_Data for the task_

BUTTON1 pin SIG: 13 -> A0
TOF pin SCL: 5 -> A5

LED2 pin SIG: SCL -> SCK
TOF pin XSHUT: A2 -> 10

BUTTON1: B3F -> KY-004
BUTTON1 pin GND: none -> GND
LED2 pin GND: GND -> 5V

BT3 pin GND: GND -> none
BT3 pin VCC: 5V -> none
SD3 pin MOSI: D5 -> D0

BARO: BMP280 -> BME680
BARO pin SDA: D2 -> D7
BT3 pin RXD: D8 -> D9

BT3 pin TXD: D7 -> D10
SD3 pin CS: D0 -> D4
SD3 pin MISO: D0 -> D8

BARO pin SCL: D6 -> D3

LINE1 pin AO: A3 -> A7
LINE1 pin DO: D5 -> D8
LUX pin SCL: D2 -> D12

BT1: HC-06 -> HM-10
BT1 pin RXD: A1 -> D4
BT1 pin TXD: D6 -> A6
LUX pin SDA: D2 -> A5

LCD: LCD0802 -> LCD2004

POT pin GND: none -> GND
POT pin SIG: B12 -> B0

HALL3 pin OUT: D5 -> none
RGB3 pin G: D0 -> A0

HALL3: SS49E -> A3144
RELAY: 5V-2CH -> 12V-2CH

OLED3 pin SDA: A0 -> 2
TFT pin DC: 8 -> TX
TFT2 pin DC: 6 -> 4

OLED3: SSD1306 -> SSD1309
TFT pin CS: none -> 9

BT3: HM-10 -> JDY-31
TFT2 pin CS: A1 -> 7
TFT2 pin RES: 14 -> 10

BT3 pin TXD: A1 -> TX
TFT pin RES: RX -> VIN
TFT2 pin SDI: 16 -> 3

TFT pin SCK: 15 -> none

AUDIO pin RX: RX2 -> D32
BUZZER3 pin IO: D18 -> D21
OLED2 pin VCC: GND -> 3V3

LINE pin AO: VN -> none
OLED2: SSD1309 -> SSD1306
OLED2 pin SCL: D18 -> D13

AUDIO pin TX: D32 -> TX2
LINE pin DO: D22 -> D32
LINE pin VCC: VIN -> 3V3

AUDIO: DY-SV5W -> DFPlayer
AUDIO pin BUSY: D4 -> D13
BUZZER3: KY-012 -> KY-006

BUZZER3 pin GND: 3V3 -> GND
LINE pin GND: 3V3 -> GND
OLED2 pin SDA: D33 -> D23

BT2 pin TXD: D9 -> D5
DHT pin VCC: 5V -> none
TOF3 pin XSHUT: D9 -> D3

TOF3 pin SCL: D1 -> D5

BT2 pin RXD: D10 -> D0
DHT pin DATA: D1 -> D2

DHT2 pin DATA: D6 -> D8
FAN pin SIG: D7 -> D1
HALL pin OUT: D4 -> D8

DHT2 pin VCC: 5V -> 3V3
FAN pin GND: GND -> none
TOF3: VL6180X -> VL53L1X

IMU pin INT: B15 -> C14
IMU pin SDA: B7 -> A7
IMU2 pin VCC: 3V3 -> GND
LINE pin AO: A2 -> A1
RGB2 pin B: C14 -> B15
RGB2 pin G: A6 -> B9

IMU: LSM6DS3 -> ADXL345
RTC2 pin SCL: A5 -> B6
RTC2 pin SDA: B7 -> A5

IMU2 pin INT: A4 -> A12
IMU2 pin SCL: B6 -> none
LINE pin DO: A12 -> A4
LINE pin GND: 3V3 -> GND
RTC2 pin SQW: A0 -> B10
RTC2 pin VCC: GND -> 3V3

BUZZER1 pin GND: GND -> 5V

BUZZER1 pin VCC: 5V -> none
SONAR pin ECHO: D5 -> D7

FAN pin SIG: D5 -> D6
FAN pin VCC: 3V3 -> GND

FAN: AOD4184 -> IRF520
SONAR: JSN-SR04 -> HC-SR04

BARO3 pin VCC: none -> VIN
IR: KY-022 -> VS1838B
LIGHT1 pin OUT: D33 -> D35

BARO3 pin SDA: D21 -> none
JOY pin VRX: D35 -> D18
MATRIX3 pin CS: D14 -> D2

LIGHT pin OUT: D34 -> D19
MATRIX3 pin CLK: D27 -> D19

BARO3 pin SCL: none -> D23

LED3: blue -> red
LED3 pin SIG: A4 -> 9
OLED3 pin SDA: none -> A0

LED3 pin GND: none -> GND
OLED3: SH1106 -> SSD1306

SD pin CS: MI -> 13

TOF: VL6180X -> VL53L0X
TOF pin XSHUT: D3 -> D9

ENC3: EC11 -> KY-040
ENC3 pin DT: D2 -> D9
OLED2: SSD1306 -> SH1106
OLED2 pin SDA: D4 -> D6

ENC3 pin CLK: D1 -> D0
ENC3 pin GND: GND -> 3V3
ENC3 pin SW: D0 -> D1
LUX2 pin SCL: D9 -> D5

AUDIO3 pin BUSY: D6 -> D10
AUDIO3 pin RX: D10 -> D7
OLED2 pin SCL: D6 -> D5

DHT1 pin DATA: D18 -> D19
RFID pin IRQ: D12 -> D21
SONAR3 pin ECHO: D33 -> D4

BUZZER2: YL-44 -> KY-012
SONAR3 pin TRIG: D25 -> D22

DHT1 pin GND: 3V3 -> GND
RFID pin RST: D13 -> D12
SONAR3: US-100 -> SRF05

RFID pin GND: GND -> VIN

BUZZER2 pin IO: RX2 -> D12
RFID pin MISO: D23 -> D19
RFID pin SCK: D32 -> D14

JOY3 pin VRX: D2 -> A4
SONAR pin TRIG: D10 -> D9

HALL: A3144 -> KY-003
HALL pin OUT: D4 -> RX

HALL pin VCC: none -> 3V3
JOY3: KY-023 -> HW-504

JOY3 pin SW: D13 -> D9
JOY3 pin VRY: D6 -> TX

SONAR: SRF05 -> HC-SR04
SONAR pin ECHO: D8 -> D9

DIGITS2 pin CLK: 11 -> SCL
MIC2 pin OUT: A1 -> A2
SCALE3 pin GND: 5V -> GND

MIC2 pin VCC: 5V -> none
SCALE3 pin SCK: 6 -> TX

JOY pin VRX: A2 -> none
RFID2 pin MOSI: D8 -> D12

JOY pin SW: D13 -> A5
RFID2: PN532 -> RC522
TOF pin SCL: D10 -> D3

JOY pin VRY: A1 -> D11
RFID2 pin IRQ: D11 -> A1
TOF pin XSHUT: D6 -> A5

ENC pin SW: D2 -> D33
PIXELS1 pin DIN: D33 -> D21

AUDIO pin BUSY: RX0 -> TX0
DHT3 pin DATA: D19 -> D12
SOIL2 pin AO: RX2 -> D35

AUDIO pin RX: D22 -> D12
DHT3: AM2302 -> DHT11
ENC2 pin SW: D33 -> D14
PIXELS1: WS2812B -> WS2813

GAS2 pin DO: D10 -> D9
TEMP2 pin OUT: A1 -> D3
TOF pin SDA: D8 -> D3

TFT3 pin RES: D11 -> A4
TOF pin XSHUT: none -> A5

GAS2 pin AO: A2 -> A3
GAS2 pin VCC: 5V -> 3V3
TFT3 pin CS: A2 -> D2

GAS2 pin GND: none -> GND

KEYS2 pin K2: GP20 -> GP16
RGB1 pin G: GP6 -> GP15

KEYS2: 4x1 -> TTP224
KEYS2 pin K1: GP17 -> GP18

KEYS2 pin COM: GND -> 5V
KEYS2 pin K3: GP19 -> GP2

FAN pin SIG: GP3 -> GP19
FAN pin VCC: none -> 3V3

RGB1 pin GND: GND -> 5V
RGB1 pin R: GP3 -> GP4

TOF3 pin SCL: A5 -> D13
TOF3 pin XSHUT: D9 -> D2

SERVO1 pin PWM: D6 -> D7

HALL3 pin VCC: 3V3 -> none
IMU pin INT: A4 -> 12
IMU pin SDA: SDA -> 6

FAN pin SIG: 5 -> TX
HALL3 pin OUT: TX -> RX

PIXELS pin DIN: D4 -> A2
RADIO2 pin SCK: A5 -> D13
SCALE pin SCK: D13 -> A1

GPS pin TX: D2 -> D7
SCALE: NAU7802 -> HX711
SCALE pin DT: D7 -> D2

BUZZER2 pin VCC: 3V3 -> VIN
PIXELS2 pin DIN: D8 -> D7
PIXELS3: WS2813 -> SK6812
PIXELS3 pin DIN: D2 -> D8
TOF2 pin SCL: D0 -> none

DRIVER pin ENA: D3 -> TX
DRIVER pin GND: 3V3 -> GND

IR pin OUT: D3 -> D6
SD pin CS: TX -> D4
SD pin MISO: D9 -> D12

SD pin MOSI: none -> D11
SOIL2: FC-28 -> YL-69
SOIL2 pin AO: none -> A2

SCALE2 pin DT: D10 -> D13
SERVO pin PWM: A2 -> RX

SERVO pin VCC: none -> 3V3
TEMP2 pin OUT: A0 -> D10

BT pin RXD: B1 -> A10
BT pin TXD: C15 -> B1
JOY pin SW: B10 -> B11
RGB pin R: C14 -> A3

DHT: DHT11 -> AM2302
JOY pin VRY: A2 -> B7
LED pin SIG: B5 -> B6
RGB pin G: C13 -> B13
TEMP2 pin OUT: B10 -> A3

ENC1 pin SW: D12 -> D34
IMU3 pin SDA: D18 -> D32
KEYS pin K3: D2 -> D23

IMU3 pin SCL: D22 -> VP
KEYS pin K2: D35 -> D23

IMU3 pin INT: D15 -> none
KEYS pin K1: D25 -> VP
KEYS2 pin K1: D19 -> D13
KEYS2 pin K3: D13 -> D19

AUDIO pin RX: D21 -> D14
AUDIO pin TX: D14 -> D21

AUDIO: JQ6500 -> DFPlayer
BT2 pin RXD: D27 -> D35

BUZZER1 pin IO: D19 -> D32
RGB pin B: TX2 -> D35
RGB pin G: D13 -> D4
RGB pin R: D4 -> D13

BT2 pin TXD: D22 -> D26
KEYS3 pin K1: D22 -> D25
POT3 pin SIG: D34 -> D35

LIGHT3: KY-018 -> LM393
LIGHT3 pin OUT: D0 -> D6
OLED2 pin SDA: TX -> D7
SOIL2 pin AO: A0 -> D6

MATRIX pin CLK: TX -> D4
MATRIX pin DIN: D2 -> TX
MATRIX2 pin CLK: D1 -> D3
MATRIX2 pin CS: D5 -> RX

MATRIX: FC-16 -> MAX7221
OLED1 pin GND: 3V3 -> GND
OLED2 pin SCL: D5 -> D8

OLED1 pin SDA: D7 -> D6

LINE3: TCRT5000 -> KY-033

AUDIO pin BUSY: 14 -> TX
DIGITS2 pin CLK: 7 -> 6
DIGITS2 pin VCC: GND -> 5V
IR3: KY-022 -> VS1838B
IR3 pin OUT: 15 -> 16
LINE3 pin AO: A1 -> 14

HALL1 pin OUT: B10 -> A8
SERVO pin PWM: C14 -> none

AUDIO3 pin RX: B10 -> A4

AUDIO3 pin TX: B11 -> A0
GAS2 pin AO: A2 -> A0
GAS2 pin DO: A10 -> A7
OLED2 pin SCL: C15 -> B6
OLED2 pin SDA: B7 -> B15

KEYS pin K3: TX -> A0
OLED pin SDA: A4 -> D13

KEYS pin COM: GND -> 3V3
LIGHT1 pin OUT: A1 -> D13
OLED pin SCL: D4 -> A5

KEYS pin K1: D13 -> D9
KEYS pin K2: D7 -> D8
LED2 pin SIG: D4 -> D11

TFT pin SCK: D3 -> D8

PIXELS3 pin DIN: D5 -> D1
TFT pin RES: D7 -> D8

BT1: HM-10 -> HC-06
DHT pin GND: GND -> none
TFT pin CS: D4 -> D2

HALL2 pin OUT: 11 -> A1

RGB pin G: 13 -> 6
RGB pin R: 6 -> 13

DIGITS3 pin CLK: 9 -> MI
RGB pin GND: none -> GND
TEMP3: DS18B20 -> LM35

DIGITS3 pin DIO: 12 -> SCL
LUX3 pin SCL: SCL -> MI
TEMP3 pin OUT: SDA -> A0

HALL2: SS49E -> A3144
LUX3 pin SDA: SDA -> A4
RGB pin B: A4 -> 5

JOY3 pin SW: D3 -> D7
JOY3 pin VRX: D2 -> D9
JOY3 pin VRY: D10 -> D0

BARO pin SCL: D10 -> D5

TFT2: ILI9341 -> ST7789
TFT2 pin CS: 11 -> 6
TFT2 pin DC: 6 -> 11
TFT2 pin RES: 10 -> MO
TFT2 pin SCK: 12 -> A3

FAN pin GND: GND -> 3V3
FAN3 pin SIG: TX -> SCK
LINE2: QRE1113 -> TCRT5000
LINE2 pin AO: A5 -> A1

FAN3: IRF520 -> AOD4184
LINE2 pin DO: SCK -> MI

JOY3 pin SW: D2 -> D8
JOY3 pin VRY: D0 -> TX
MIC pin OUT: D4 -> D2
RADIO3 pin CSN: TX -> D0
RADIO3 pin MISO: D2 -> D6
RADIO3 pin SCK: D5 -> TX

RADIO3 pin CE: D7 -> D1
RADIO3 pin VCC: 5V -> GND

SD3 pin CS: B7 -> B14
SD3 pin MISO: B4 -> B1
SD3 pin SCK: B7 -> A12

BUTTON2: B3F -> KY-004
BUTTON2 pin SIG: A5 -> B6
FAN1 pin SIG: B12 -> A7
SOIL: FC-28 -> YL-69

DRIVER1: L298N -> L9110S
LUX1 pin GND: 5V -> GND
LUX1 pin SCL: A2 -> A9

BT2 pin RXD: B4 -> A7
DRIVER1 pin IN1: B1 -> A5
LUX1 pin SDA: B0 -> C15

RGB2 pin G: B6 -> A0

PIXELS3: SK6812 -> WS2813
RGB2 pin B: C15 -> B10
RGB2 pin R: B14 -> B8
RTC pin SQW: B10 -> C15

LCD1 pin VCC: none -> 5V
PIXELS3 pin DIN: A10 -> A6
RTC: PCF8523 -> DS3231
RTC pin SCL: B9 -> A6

_Task prompt_
Reproduce only the lines above spanning from the line containing "RGB pin R: D4 -> D13" through the line containing "HALL2: SS49E -> A3144", word for word.

_Solved exercise_
RGB pin R: D4 -> D13

BT2 pin TXD: D22 -> D26
KEYS3 pin K1: D22 -> D25
POT3 pin SIG: D34 -> D35

LIGHT3: KY-018 -> LM393
LIGHT3 pin OUT: D0 -> D6
OLED2 pin SDA: TX -> D7
SOIL2 pin AO: A0 -> D6

MATRIX pin CLK: TX -> D4
MATRIX pin DIN: D2 -> TX
MATRIX2 pin CLK: D1 -> D3
MATRIX2 pin CS: D5 -> RX

MATRIX: FC-16 -> MAX7221
OLED1 pin GND: 3V3 -> GND
OLED2 pin SCL: D5 -> D8

OLED1 pin SDA: D7 -> D6

LINE3: TCRT5000 -> KY-033

AUDIO pin BUSY: 14 -> TX
DIGITS2 pin CLK: 7 -> 6
DIGITS2 pin VCC: GND -> 5V
IR3: KY-022 -> VS1838B
IR3 pin OUT: 15 -> 16
LINE3 pin AO: A1 -> 14

HALL1 pin OUT: B10 -> A8
SERVO pin PWM: C14 -> none

AUDIO3 pin RX: B10 -> A4

AUDIO3 pin TX: B11 -> A0
GAS2 pin AO: A2 -> A0
GAS2 pin DO: A10 -> A7
OLED2 pin SCL: C15 -> B6
OLED2 pin SDA: B7 -> B15

KEYS pin K3: TX -> A0
OLED pin SDA: A4 -> D13

KEYS pin COM: GND -> 3V3
LIGHT1 pin OUT: A1 -> D13
OLED pin SCL: D4 -> A5

KEYS pin K1: D13 -> D9
KEYS pin K2: D7 -> D8
LED2 pin SIG: D4 -> D11

TFT pin SCK: D3 -> D8

PIXELS3 pin DIN: D5 -> D1
TFT pin RES: D7 -> D8

BT1: HM-10 -> HC-06
DHT pin GND: GND -> none
TFT pin CS: D4 -> D2

HALL2 pin OUT: 11 -> A1

RGB pin G: 13 -> 6
RGB pin R: 6 -> 13

DIGITS3 pin CLK: 9 -> MI
RGB pin GND: none -> GND
TEMP3: DS18B20 -> LM35

DIGITS3 pin DIO: 12 -> SCL
LUX3 pin SCL: SCL -> MI
TEMP3 pin OUT: SDA -> A0

HALL2: SS49E -> A3144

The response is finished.